**Task brief:** Start at the line in the entries below that contains "Someone carried the black boat", stop at the line that contains "Someone carried the black truck", and output exactly the lines in that span, both ends included.

**Provided records:**
■ ■ ■ ■
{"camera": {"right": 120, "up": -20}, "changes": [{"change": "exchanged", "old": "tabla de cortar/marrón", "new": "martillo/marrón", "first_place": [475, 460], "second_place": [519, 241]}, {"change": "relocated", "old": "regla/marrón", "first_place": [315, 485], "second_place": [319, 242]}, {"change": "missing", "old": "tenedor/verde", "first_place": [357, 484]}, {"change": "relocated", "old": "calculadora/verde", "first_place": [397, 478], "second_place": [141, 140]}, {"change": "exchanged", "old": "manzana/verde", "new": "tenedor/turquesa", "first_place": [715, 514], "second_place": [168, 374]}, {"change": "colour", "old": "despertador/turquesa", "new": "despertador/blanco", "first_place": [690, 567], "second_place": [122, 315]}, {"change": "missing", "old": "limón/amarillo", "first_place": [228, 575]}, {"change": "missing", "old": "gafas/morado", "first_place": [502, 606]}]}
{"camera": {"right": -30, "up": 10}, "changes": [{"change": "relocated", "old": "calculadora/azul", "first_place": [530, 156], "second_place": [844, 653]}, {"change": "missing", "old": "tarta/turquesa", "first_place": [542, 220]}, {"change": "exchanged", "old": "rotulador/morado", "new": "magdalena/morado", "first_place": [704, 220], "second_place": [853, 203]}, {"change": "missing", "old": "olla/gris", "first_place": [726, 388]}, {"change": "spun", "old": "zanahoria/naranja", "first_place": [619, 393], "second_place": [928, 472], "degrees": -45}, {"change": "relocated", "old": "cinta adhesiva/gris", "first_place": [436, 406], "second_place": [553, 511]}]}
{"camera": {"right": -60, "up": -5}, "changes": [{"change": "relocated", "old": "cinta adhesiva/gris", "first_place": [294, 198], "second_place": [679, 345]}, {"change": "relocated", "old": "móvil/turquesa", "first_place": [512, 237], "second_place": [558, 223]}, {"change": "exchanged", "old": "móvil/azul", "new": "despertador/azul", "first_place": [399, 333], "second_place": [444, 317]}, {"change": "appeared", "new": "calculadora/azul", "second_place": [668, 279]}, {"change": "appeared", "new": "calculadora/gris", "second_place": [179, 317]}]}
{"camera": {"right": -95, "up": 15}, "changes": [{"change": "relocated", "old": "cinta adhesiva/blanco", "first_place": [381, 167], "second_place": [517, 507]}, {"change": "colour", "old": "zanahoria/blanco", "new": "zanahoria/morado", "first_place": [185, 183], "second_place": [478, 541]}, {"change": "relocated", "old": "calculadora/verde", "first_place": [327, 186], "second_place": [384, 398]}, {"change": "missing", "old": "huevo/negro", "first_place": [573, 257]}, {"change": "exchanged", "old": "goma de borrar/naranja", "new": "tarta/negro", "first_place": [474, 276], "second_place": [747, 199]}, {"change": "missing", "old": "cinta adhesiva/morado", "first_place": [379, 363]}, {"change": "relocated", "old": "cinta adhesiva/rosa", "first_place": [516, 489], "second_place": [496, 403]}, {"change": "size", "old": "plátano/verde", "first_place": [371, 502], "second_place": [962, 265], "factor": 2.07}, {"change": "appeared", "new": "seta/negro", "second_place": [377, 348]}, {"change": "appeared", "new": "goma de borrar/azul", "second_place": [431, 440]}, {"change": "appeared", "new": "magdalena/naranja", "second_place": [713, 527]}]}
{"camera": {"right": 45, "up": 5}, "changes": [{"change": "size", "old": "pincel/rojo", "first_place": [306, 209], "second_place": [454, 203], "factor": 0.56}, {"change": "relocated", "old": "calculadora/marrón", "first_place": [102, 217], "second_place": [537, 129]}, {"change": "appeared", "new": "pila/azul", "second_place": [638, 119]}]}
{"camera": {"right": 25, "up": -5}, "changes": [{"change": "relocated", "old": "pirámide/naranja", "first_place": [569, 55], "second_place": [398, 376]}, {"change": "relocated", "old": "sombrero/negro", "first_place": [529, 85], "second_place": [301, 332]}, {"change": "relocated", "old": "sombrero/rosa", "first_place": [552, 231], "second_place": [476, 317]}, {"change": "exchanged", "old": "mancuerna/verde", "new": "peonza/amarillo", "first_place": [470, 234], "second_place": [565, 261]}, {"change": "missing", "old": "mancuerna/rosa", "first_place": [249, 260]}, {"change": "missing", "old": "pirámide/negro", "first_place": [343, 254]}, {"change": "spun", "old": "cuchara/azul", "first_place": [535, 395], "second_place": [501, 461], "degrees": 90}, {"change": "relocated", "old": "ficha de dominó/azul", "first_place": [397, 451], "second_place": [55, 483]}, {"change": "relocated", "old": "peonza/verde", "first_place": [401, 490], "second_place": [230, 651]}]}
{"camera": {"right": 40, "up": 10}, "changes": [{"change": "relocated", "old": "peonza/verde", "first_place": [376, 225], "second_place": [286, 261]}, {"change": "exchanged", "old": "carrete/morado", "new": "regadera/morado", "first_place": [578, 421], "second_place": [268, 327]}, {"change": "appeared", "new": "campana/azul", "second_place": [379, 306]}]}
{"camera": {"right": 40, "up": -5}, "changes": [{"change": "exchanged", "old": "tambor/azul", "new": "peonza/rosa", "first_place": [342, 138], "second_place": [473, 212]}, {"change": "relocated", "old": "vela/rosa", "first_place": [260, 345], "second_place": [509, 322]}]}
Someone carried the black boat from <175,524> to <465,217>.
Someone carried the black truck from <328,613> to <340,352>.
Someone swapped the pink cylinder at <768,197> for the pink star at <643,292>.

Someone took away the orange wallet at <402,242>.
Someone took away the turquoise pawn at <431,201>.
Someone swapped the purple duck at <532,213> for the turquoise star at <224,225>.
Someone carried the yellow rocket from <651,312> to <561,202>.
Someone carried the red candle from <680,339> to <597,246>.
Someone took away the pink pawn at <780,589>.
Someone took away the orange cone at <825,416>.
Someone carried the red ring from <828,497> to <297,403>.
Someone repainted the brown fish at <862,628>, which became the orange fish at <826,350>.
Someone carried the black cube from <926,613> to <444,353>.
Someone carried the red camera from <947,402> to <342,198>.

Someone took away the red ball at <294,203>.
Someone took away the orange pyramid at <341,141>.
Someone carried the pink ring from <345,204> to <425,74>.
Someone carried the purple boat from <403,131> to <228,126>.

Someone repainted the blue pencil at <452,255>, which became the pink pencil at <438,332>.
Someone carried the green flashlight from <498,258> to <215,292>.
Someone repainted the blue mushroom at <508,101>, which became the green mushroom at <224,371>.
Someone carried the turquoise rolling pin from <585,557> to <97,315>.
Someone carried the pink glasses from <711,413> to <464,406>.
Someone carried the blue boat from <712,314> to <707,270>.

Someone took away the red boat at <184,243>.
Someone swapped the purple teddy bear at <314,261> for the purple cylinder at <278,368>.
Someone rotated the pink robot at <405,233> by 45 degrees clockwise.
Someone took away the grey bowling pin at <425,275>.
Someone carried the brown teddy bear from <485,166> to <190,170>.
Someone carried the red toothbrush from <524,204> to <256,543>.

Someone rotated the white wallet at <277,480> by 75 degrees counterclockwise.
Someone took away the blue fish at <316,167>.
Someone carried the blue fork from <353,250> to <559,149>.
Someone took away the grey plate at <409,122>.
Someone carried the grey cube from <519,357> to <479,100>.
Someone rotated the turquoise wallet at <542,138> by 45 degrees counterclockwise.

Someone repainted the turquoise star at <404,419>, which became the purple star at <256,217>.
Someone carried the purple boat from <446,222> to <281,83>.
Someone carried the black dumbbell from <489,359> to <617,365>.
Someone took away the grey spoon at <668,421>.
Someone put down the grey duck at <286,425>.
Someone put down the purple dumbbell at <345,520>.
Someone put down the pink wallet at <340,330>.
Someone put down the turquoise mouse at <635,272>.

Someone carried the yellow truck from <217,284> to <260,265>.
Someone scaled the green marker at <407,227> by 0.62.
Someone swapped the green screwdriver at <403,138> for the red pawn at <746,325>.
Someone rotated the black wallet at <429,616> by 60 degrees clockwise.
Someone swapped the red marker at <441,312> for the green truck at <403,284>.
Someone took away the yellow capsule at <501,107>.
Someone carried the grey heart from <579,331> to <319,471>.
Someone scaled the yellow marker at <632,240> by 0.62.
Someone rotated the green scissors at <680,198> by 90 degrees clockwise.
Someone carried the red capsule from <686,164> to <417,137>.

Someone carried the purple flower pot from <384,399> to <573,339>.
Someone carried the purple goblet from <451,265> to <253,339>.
■ ■ ■ ■
**Your solution:**
Someone carried the black boat from <175,524> to <465,217>.
Someone carried the black truck from <328,613> to <340,352>.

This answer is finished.